WHAT THE TASK REQUIRES
Repeat the listing beneath this line exactly, keeping every character.

[Opening GIVEN RECORDS section]

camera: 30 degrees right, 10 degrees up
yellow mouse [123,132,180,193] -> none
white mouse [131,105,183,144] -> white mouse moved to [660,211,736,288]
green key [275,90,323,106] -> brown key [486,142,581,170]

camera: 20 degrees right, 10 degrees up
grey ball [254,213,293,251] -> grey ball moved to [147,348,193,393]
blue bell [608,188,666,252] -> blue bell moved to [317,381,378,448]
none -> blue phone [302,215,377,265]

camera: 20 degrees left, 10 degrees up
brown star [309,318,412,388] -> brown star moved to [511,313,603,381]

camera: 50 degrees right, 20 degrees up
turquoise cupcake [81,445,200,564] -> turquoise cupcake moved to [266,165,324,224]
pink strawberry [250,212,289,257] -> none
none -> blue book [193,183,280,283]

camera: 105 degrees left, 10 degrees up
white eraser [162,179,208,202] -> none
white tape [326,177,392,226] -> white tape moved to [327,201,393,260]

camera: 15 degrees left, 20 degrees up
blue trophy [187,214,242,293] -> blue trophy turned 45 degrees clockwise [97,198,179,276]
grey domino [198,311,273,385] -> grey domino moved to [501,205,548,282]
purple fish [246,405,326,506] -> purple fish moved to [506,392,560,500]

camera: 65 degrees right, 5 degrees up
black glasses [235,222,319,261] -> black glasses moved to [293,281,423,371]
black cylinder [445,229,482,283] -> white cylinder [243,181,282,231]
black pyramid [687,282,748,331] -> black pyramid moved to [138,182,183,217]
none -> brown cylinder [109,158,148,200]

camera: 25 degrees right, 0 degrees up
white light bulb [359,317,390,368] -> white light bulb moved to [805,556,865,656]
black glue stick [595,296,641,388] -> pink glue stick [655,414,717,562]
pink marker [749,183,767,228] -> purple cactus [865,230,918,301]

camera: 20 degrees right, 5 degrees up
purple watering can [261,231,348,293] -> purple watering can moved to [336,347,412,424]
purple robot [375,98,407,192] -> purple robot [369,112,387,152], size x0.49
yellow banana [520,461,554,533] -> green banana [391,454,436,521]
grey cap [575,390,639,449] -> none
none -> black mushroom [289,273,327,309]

[Closing GIVEN RECORDS section]

REPLY TO THE TASK
camera: 30 degrees right, 10 degrees up
yellow mouse [123,132,180,193] -> none
white mouse [131,105,183,144] -> white mouse moved to [660,211,736,288]
green key [275,90,323,106] -> brown key [486,142,581,170]

camera: 20 degrees right, 10 degrees up
grey ball [254,213,293,251] -> grey ball moved to [147,348,193,393]
blue bell [608,188,666,252] -> blue bell moved to [317,381,378,448]
none -> blue phone [302,215,377,265]

camera: 20 degrees left, 10 degrees up
brown star [309,318,412,388] -> brown star moved to [511,313,603,381]

camera: 50 degrees right, 20 degrees up
turquoise cupcake [81,445,200,564] -> turquoise cupcake moved to [266,165,324,224]
pink strawberry [250,212,289,257] -> none
none -> blue book [193,183,280,283]

camera: 105 degrees left, 10 degrees up
white eraser [162,179,208,202] -> none
white tape [326,177,392,226] -> white tape moved to [327,201,393,260]

camera: 15 degrees left, 20 degrees up
blue trophy [187,214,242,293] -> blue trophy turned 45 degrees clockwise [97,198,179,276]
grey domino [198,311,273,385] -> grey domino moved to [501,205,548,282]
purple fish [246,405,326,506] -> purple fish moved to [506,392,560,500]

camera: 65 degrees right, 5 degrees up
black glasses [235,222,319,261] -> black glasses moved to [293,281,423,371]
black cylinder [445,229,482,283] -> white cylinder [243,181,282,231]
black pyramid [687,282,748,331] -> black pyramid moved to [138,182,183,217]
none -> brown cylinder [109,158,148,200]

camera: 25 degrees right, 0 degrees up
white light bulb [359,317,390,368] -> white light bulb moved to [805,556,865,656]
black glue stick [595,296,641,388] -> pink glue stick [655,414,717,562]
pink marker [749,183,767,228] -> purple cactus [865,230,918,301]

camera: 20 degrees right, 5 degrees up
purple watering can [261,231,348,293] -> purple watering can moved to [336,347,412,424]
purple robot [375,98,407,192] -> purple robot [369,112,387,152], size x0.49
yellow banana [520,461,554,533] -> green banana [391,454,436,521]
grey cap [575,390,639,449] -> none
none -> black mushroom [289,273,327,309]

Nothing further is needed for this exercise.